Your objective
Give back exactly the lines of the material below that start at the line containing "yellow fish: 12 -> 11" and end at the line containing "green traffic cone: 11 -> 10", and no others.

[The input]

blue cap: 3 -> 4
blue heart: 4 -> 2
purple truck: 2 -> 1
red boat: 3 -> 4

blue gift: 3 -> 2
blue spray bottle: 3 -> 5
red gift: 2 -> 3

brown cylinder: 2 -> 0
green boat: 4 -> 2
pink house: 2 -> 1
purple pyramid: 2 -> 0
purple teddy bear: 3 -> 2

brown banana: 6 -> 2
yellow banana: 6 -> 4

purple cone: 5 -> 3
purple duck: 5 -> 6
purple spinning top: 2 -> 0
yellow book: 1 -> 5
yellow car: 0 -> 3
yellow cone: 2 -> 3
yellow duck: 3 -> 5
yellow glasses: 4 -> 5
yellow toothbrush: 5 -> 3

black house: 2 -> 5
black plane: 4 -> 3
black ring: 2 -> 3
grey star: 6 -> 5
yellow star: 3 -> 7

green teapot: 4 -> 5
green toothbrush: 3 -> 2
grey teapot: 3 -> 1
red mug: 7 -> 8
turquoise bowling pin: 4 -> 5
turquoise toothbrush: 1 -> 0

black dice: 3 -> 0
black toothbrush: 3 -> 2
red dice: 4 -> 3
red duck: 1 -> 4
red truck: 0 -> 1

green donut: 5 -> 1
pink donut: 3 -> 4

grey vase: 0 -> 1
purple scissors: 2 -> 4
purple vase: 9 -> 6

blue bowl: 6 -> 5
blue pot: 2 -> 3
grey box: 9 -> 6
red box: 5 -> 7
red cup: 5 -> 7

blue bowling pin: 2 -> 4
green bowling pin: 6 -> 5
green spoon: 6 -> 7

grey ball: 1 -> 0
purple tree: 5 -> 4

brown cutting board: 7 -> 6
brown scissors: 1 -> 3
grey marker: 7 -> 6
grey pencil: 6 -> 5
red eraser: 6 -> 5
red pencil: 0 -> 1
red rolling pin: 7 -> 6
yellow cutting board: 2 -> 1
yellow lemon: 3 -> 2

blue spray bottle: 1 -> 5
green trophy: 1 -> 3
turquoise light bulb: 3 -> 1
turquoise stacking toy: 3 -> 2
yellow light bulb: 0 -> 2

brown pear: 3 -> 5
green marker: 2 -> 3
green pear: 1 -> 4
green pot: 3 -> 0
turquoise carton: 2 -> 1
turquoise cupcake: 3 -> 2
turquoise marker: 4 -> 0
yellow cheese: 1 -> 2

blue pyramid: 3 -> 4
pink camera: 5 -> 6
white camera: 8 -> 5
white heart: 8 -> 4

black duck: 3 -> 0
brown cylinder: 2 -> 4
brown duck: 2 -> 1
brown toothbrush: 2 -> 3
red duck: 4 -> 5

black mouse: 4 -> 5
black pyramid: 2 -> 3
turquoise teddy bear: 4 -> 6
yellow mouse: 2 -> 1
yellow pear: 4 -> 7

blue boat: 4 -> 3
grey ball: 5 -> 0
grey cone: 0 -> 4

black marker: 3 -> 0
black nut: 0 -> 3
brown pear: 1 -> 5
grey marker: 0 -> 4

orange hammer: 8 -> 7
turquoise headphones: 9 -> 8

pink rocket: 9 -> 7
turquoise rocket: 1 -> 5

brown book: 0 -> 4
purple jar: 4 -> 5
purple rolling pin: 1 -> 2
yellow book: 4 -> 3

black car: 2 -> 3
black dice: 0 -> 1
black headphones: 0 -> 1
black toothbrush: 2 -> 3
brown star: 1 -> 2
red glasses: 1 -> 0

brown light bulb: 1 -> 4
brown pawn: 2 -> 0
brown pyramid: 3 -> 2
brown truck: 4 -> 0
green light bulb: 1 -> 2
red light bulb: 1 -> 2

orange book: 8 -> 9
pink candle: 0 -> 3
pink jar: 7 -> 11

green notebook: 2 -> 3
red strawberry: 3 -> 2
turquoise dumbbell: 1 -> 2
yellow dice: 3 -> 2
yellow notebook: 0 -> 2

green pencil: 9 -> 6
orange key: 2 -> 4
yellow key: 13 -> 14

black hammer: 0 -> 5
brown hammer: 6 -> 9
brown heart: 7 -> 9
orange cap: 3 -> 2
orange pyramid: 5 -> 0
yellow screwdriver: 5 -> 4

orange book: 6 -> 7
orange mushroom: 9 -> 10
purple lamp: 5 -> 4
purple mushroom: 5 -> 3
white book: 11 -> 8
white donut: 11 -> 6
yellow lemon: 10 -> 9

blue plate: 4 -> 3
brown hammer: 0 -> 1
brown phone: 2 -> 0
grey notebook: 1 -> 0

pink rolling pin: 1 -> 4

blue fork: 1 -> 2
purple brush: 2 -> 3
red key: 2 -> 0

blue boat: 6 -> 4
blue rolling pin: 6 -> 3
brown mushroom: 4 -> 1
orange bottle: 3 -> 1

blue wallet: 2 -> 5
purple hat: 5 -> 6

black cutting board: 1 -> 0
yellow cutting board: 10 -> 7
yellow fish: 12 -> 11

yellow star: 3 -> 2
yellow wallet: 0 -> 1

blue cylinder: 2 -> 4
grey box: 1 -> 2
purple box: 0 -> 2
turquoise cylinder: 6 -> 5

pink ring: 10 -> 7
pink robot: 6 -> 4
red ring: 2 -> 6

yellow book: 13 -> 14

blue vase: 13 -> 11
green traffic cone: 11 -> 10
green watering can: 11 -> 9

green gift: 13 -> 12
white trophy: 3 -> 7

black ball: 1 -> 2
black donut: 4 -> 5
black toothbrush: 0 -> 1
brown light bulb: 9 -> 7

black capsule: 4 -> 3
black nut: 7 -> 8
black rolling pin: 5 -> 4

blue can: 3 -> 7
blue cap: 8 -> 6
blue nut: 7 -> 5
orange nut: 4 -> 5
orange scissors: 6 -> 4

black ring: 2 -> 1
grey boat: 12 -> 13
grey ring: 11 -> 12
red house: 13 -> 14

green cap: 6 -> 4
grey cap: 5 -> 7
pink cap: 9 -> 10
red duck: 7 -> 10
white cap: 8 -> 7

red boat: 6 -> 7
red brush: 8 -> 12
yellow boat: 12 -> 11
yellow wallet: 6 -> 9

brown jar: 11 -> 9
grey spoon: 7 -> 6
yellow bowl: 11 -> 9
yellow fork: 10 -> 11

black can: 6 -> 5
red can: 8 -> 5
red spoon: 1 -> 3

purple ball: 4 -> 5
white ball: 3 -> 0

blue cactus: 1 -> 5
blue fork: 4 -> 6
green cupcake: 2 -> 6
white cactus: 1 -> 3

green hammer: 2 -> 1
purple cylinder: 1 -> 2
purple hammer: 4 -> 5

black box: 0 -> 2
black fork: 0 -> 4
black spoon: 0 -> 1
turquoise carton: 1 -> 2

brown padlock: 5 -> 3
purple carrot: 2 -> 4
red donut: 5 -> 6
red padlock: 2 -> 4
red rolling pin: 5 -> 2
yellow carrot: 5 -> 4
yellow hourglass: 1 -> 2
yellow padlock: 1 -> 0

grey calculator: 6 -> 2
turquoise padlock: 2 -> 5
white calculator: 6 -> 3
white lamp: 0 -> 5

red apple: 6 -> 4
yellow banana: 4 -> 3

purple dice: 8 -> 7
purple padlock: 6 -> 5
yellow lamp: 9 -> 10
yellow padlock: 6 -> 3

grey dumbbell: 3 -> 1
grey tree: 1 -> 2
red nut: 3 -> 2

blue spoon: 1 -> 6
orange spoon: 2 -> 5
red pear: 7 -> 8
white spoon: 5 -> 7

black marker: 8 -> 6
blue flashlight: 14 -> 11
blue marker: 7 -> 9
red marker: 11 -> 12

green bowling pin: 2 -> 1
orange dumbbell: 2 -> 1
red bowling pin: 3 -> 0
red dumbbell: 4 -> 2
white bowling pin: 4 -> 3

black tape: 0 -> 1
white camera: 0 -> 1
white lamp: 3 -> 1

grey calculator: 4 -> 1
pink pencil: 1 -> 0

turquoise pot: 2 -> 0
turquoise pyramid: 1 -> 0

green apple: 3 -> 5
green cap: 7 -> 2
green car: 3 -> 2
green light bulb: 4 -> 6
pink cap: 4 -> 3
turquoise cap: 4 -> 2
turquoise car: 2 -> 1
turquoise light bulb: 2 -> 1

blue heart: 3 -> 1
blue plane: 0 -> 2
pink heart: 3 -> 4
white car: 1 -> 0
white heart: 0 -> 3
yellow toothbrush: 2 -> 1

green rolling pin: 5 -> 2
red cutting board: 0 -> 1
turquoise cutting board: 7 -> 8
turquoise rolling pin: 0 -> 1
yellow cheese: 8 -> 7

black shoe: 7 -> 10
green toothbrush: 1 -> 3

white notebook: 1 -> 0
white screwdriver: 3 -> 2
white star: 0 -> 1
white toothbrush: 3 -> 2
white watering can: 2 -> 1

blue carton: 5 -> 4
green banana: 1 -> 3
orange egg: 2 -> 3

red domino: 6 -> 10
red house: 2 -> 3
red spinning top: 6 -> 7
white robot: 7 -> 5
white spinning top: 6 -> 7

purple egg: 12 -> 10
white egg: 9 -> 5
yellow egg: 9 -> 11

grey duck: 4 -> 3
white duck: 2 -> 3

[/The input]

Your response
yellow fish: 12 -> 11

yellow star: 3 -> 2
yellow wallet: 0 -> 1

blue cylinder: 2 -> 4
grey box: 1 -> 2
purple box: 0 -> 2
turquoise cylinder: 6 -> 5

pink ring: 10 -> 7
pink robot: 6 -> 4
red ring: 2 -> 6

yellow book: 13 -> 14

blue vase: 13 -> 11
green traffic cone: 11 -> 10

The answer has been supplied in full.